◆ WORK ORDER ◆
Which lines run from the one containing "(505, 356) = (468, 324): white" through the end of the data? Write them out exactly, with the pictures left out.

◆ SUPPLIED ENTRIES ◆
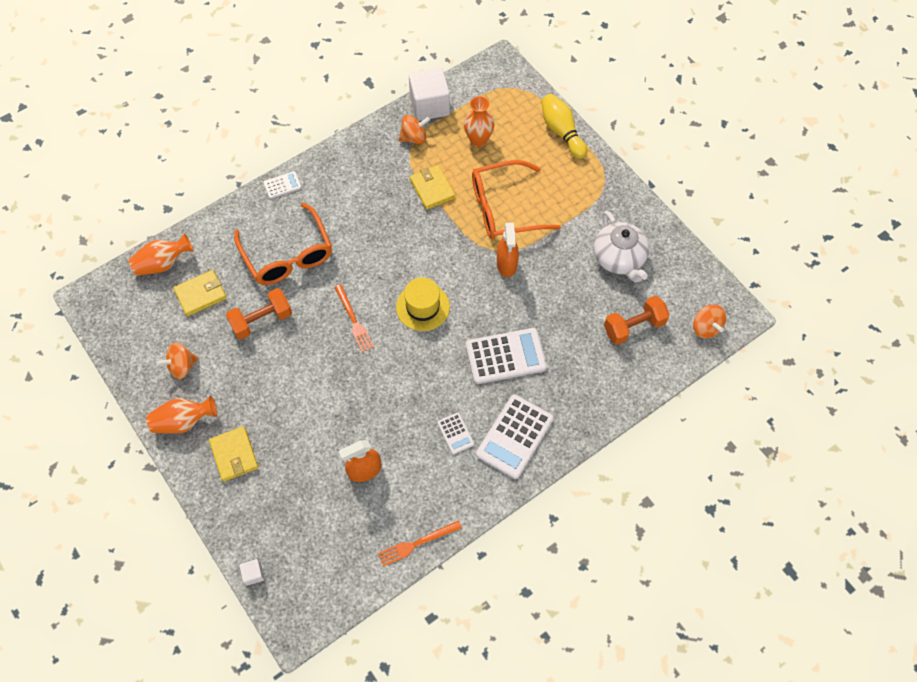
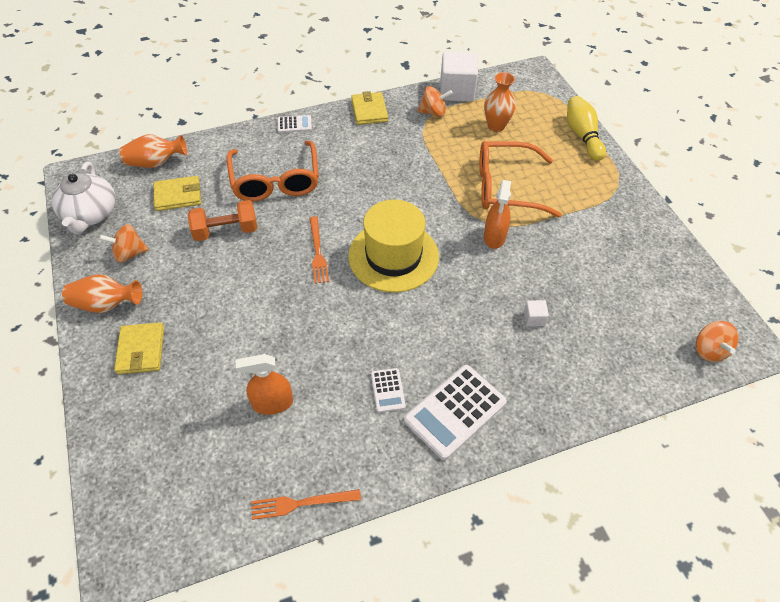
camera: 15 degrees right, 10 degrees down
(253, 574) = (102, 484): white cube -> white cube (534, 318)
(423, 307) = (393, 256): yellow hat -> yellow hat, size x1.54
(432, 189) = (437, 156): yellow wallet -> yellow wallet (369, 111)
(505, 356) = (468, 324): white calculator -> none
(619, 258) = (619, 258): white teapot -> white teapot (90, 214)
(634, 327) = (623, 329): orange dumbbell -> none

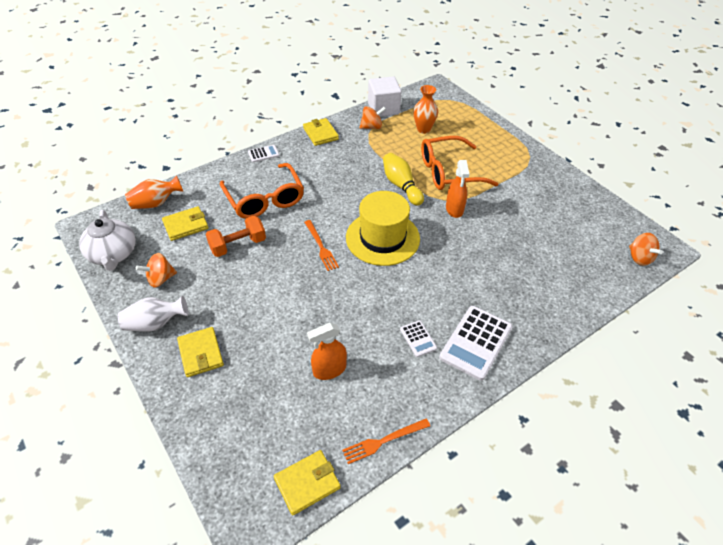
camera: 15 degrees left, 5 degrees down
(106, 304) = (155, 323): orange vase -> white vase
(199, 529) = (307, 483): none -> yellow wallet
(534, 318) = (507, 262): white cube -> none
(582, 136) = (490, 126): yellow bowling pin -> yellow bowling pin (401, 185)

◆ RESPONSE TO THIS TASK ◆
(505, 356) = (468, 324): white calculator -> none
(619, 258) = (619, 258): white teapot -> white teapot (90, 214)
(634, 327) = (623, 329): orange dumbbell -> none

camera: 15 degrees left, 5 degrees down
(106, 304) = (155, 323): orange vase -> white vase
(199, 529) = (307, 483): none -> yellow wallet
(534, 318) = (507, 262): white cube -> none
(582, 136) = (490, 126): yellow bowling pin -> yellow bowling pin (401, 185)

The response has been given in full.